Retrieve all lines below that have the string "plant".

DATA IN THIS EXERCISE =>

--- START ---

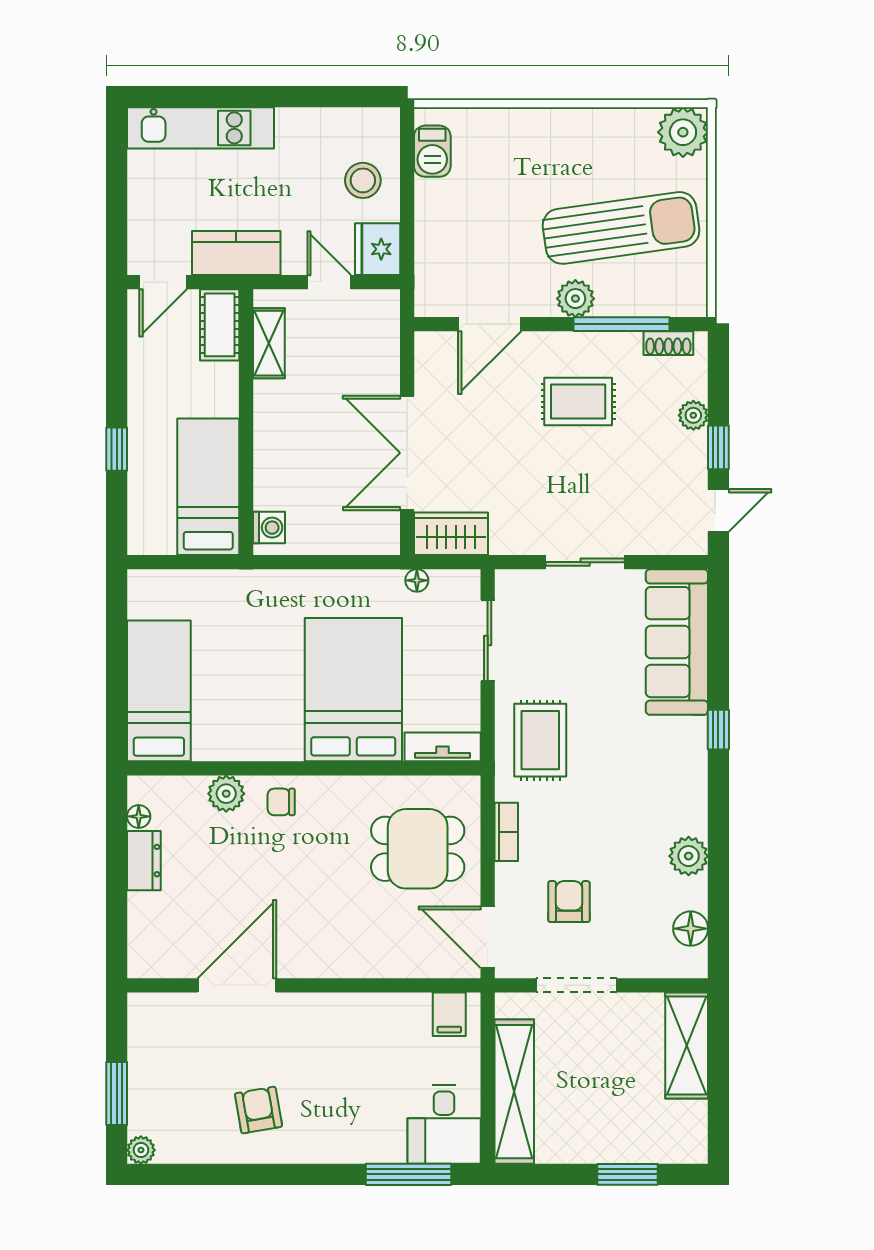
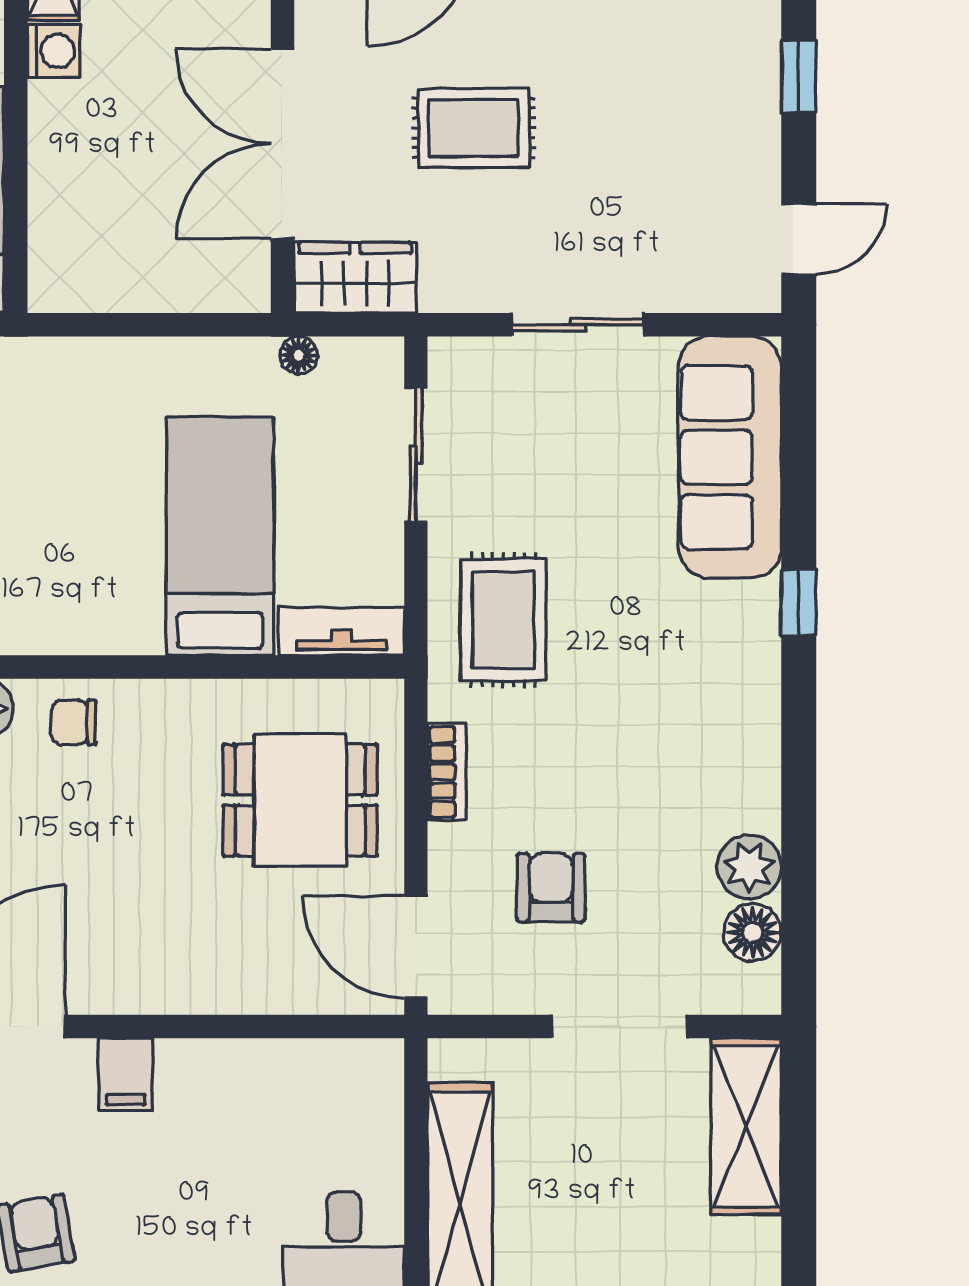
rug: (578, 402) -> (474, 128), moved
plant: (693, 415) -> (757, 81), removed
window: (718, 447) -> (799, 77), moved
washing machine: (269, 528) -> (54, 51), moved
bed: (353, 690) -> (220, 536), width x0.67
plant: (689, 856) -> (749, 867), moved
doorway: (577, 985) -> (619, 1027), moved
filing cabinet: (449, 1014) -> (126, 1074), moved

--- END ---

OUTPUT OF THE TASK =>
plant: (693, 415) -> (757, 81), removed
plant: (689, 856) -> (749, 867), moved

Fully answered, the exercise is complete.